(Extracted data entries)

★ ★ ★ ★ ★ ★ ★

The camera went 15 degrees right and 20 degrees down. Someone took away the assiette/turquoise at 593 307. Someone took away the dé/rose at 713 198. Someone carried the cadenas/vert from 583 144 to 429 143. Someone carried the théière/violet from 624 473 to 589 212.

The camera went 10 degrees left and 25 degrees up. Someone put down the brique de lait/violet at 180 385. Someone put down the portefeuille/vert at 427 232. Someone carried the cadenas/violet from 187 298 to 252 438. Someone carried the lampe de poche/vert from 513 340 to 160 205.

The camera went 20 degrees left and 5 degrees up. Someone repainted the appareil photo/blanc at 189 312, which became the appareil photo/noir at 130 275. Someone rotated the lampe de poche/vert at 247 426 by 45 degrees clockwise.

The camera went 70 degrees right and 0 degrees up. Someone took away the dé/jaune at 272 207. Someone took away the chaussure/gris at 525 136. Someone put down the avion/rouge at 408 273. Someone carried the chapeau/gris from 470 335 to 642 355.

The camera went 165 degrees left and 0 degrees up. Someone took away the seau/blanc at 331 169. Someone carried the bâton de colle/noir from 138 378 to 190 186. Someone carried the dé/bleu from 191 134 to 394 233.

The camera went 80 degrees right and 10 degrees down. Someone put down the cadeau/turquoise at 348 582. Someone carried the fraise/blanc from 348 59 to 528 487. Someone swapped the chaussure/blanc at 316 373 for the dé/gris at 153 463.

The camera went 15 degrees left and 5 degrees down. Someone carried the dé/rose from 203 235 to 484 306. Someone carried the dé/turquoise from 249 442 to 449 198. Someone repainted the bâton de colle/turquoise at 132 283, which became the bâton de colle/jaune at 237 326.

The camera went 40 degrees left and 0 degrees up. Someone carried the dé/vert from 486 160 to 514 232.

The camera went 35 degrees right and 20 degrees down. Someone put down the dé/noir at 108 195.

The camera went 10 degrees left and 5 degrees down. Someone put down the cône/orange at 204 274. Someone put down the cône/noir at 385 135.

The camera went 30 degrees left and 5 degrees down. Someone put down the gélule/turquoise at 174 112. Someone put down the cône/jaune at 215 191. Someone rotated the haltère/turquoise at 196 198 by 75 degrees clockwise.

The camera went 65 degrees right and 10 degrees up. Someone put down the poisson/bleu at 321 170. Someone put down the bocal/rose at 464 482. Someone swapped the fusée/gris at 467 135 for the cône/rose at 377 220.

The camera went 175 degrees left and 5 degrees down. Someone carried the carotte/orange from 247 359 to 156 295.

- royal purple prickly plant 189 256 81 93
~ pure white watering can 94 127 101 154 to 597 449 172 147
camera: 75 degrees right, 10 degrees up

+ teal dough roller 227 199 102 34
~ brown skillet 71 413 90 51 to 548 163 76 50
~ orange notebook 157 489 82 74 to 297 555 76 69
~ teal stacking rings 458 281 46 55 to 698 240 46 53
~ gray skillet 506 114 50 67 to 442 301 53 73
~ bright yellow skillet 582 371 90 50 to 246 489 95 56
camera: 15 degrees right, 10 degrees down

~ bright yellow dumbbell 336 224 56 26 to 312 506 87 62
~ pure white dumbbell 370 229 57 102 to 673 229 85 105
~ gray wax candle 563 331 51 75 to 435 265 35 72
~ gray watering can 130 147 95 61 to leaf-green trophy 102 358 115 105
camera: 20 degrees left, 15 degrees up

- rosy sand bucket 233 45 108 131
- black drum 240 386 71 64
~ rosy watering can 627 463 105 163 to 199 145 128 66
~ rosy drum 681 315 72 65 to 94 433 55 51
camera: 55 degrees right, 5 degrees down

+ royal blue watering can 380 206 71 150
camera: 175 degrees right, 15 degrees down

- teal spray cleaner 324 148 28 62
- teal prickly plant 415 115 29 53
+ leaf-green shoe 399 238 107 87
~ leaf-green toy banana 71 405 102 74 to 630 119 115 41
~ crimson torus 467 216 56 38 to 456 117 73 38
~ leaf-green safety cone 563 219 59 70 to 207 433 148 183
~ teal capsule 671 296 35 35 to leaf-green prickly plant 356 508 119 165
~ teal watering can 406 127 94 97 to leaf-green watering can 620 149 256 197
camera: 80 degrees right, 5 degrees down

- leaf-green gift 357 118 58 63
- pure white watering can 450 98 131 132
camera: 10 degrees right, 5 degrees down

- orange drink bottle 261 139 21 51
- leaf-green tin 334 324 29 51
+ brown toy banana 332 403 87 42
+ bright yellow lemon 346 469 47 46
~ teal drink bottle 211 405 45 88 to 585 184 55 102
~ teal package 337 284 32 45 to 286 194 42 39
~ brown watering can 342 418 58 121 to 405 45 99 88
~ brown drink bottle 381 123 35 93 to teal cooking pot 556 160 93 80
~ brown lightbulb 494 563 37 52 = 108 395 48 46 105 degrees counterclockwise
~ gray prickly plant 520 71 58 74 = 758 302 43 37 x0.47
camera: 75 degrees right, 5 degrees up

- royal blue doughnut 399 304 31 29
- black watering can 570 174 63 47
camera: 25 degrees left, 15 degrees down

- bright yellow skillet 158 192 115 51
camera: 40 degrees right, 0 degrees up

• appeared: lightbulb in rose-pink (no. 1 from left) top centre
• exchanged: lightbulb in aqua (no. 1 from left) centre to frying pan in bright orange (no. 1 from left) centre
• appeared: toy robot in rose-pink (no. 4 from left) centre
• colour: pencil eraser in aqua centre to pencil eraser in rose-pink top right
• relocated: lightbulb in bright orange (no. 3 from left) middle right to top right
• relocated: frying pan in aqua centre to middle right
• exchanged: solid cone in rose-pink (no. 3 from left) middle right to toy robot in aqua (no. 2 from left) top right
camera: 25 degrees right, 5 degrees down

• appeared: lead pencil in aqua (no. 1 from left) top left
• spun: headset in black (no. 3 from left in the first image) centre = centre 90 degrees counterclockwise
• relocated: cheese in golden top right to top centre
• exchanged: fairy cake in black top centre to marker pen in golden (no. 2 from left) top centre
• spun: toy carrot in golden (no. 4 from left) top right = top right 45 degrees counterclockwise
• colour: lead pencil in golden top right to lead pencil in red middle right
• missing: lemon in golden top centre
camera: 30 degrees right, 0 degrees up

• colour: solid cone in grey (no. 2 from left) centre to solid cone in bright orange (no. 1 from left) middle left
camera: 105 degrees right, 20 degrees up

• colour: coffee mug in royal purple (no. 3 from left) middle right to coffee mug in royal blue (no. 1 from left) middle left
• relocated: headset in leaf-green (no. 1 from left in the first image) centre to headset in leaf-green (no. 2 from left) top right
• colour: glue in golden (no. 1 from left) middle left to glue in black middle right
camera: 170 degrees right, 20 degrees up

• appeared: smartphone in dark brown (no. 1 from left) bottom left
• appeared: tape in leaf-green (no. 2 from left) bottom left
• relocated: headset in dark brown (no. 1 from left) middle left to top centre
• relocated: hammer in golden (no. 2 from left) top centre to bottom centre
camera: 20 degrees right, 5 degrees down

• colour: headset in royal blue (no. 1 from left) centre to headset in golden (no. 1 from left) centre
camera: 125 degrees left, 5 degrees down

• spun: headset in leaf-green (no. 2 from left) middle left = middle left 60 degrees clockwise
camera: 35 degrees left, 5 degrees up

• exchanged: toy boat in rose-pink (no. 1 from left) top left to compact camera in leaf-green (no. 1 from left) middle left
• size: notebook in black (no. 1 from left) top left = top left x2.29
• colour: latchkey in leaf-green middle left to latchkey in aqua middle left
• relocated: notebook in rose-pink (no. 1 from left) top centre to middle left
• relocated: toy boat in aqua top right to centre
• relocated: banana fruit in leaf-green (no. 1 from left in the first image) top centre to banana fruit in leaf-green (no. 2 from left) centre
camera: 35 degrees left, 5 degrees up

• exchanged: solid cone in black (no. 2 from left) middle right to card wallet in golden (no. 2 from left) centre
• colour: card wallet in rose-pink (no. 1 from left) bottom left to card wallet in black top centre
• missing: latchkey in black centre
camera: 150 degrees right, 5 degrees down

★ ★ ★ ★ ★ ★ ★

## Instructions for the task:
Copy out the range of lines above starting at the line with "appeared: lightbulb in" and ending at the line with "4 from left) centre", exactly and including both.

## Result of the task:
• appeared: lightbulb in rose-pink (no. 1 from left) top centre
• exchanged: lightbulb in aqua (no. 1 from left) centre to frying pan in bright orange (no. 1 from left) centre
• appeared: toy robot in rose-pink (no. 4 from left) centre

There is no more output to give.